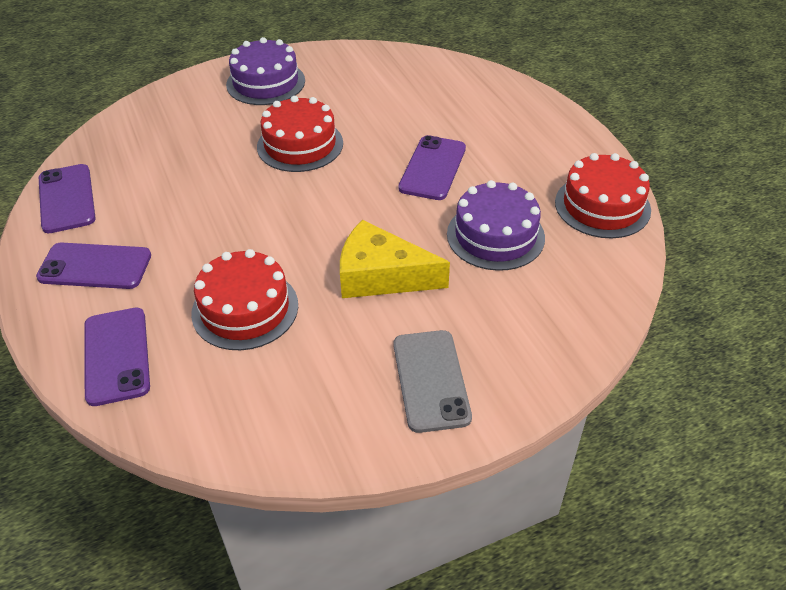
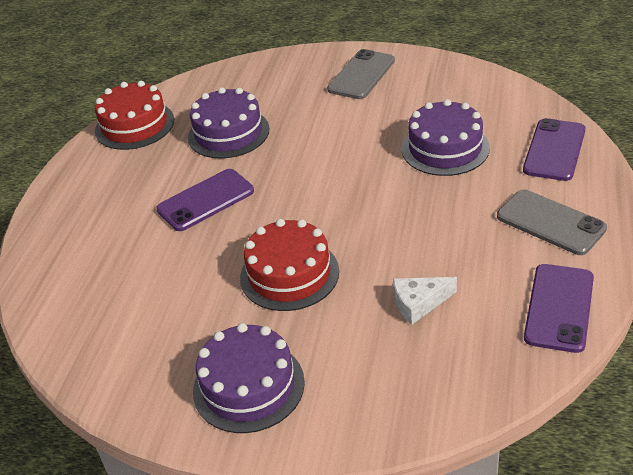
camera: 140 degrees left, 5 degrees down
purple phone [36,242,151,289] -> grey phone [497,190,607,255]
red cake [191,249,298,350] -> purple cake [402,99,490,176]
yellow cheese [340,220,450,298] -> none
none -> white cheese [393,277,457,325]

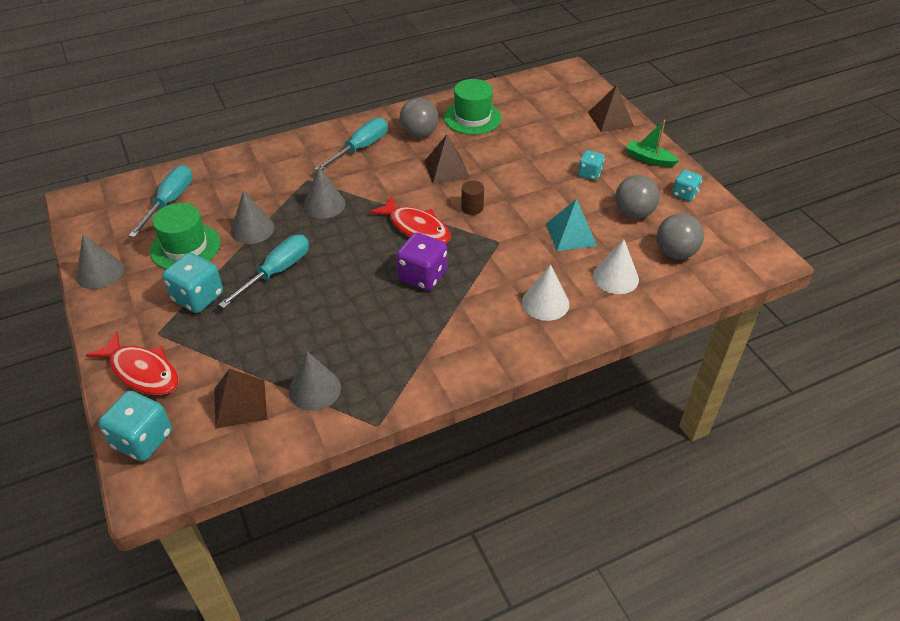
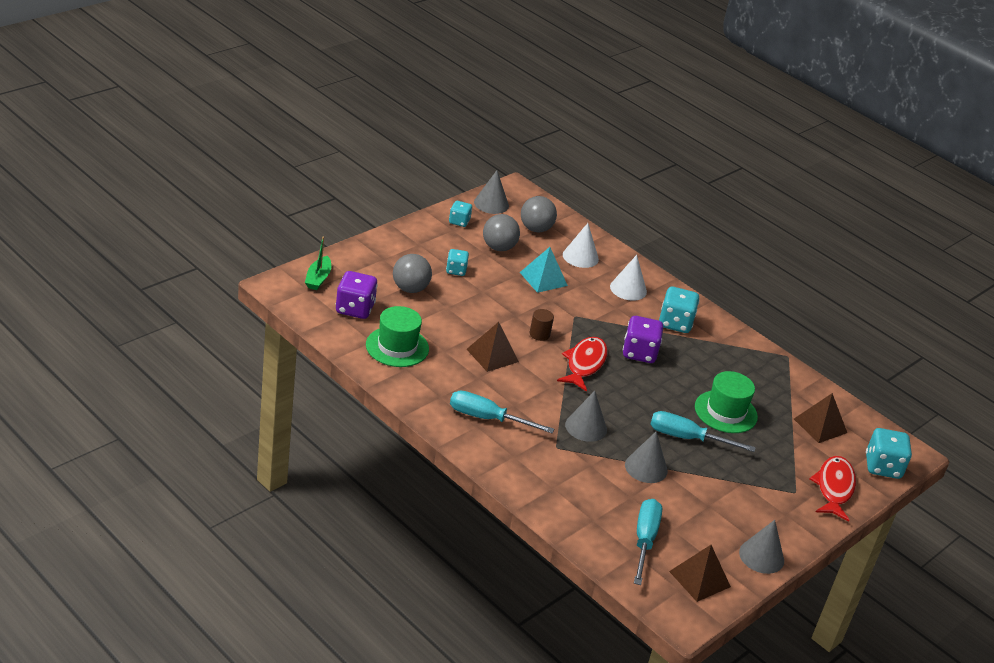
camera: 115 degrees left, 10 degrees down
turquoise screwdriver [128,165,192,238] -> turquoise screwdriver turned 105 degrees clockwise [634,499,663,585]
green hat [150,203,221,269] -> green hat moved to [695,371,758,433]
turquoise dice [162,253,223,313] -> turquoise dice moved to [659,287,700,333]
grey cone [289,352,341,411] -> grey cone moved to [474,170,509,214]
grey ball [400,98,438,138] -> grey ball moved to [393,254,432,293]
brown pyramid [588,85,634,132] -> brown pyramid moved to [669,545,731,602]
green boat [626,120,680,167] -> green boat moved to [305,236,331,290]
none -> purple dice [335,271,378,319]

---

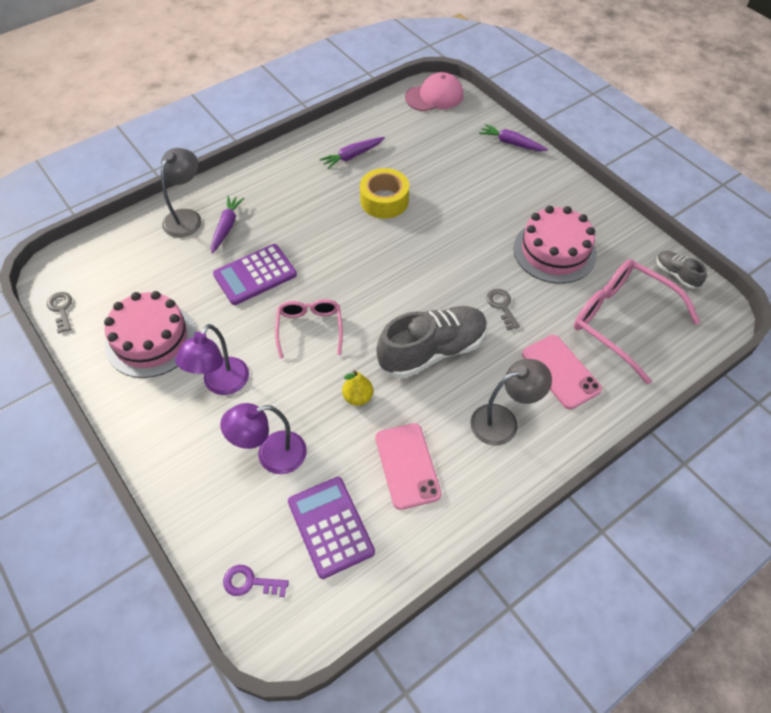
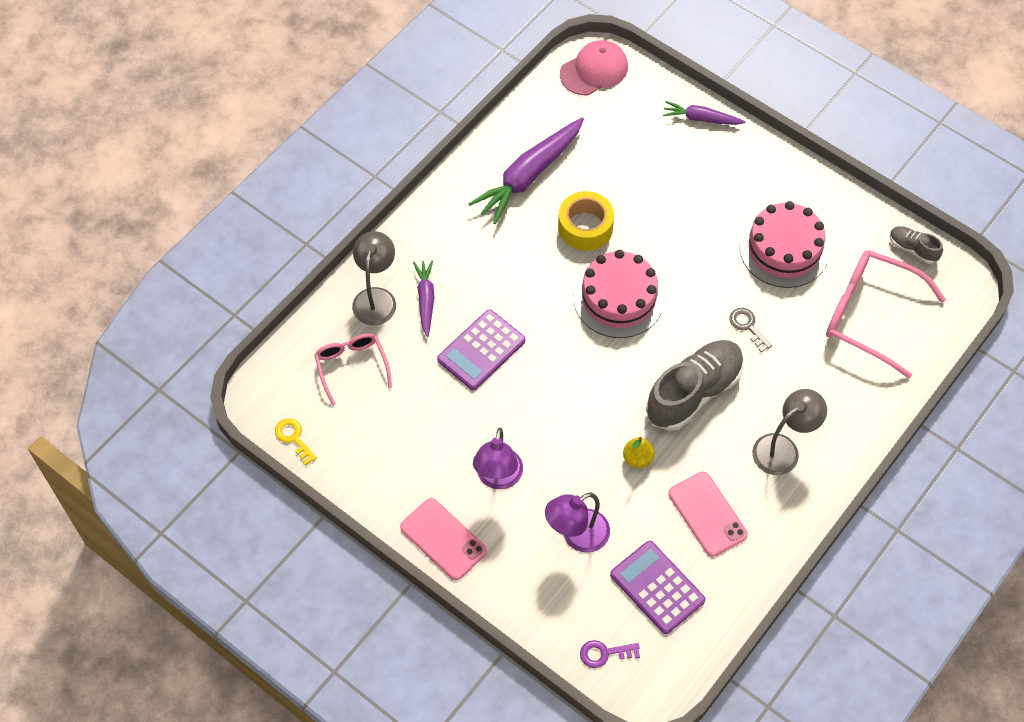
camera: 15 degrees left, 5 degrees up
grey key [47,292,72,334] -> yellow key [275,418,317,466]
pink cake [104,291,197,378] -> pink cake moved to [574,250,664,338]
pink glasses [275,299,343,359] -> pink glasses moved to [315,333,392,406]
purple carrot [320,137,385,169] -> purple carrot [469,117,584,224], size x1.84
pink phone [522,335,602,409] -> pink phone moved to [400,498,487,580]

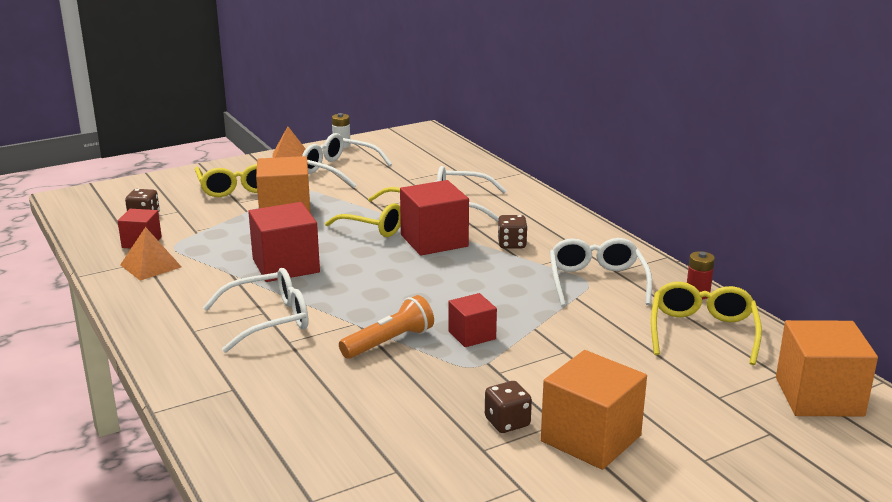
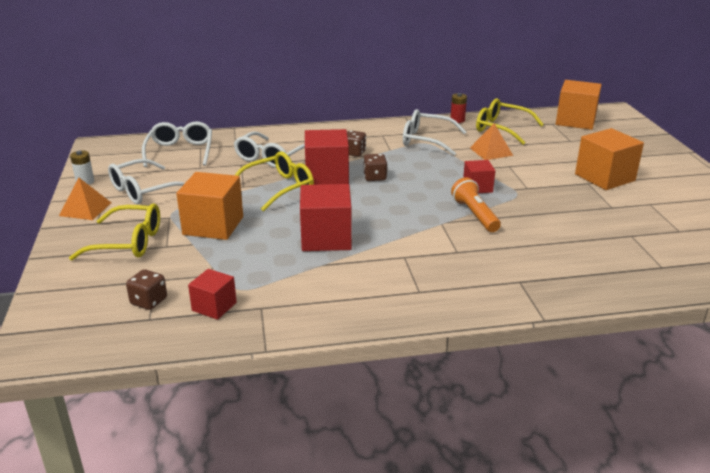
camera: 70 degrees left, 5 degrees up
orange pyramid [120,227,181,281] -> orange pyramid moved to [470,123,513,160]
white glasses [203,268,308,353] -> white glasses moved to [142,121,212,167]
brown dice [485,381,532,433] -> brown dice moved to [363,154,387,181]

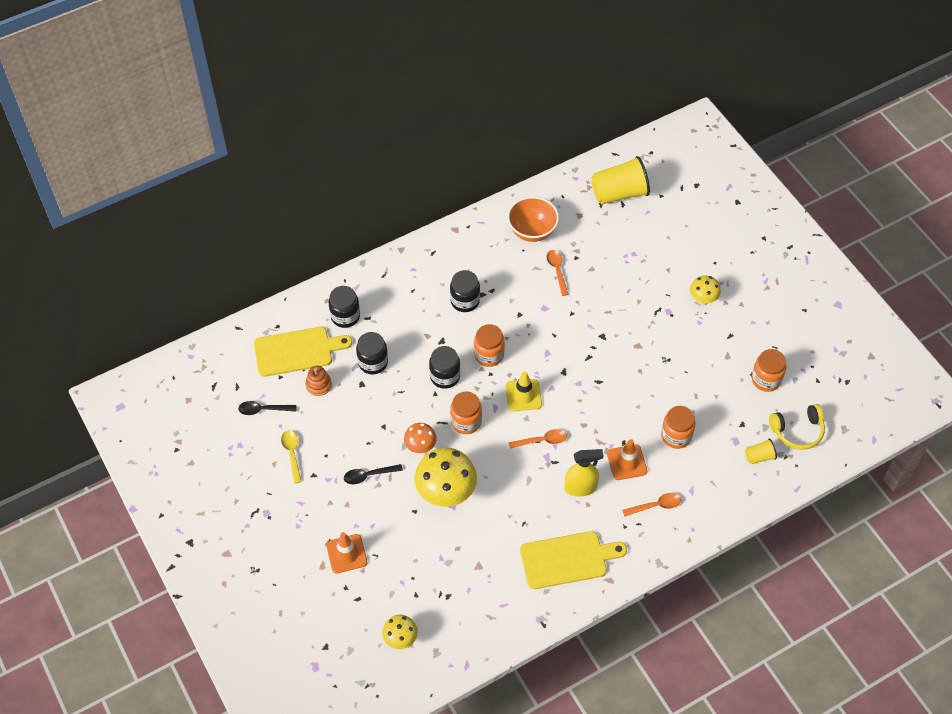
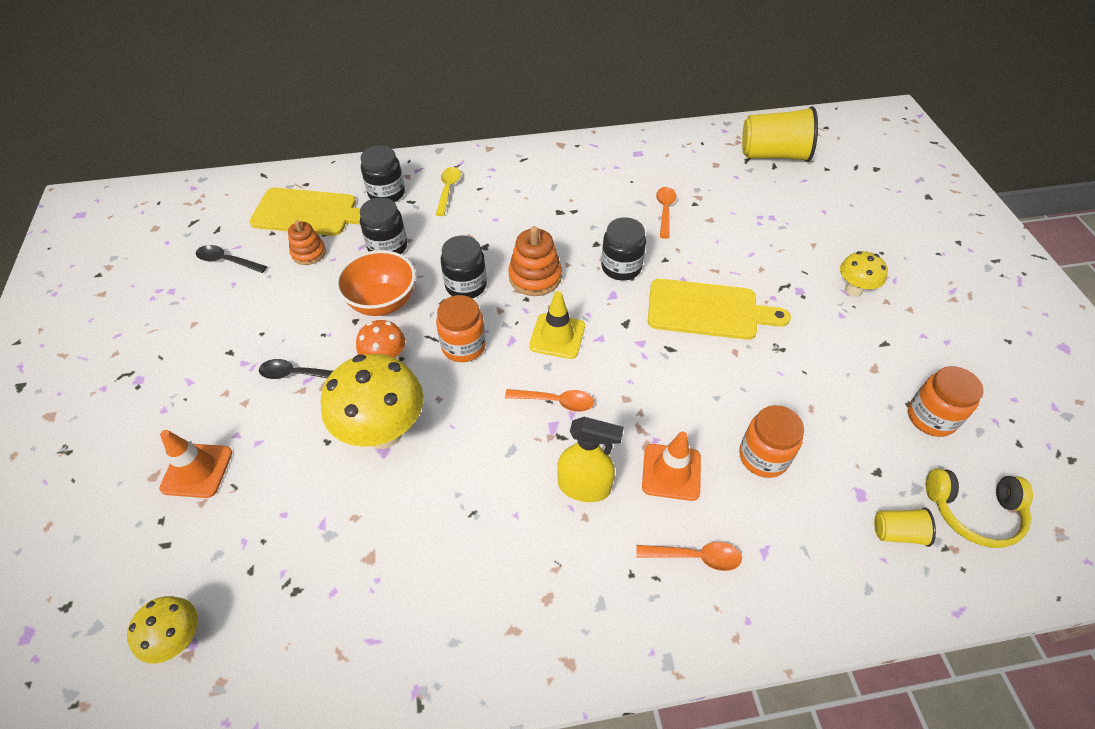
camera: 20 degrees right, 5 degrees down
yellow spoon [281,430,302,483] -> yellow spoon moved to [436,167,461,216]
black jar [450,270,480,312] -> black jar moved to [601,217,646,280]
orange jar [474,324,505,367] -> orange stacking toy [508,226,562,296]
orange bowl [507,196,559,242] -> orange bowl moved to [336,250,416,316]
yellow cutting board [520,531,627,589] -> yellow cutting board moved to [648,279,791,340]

**ABOUT THIS EXERCISE**
Give back, word for word, only the lines above from the line holding "camera: 20 degrees right, 5 degrees down" to the line holding "yellow cutting board [520,531,627,589]", both included.

**RESULT OF THIS TASK**
camera: 20 degrees right, 5 degrees down
yellow spoon [281,430,302,483] -> yellow spoon moved to [436,167,461,216]
black jar [450,270,480,312] -> black jar moved to [601,217,646,280]
orange jar [474,324,505,367] -> orange stacking toy [508,226,562,296]
orange bowl [507,196,559,242] -> orange bowl moved to [336,250,416,316]
yellow cutting board [520,531,627,589] -> yellow cutting board moved to [648,279,791,340]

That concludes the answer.